* [SOURCE DATA]:
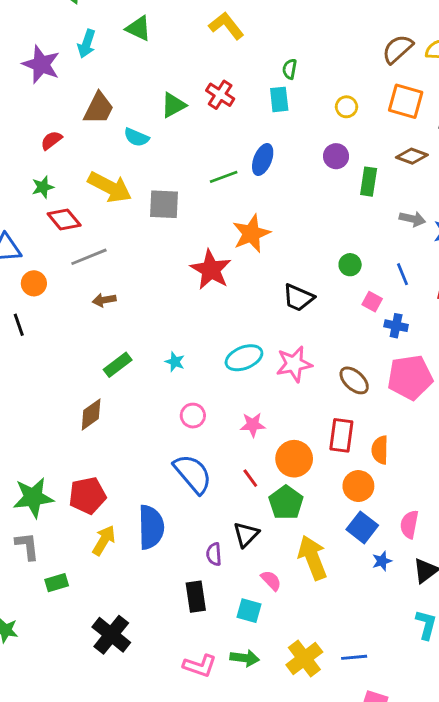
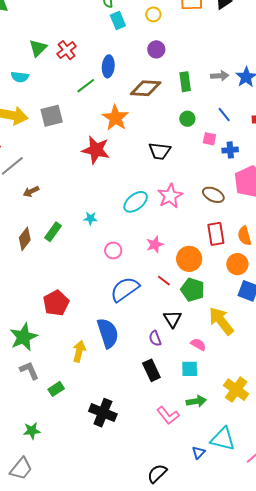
red cross: (220, 95) -> (67, 50), moved, turned 36
cyan rectangle: (279, 99) -> (118, 21), moved
brown diamond: (412, 156) -> (146, 88), moved, size x1.4
green rectangle: (369, 182) -> (185, 82), moved
brown diamond: (91, 415) -> (25, 239), moved
blue semicircle: (193, 474) -> (125, 289), turned -68
red pentagon: (87, 496) -> (56, 303), moved
pink L-shape: (200, 666) -> (168, 415), turned 50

* [WORK TO COMPLETE]: Write out exactly the lines from the line containing "red pentagon: (87, 496) -> (56, 303), moved" to the end of the listing above, both included, and nothing else.

* [TASK OUTPUT]:
red pentagon: (87, 496) -> (56, 303), moved
pink L-shape: (200, 666) -> (168, 415), turned 50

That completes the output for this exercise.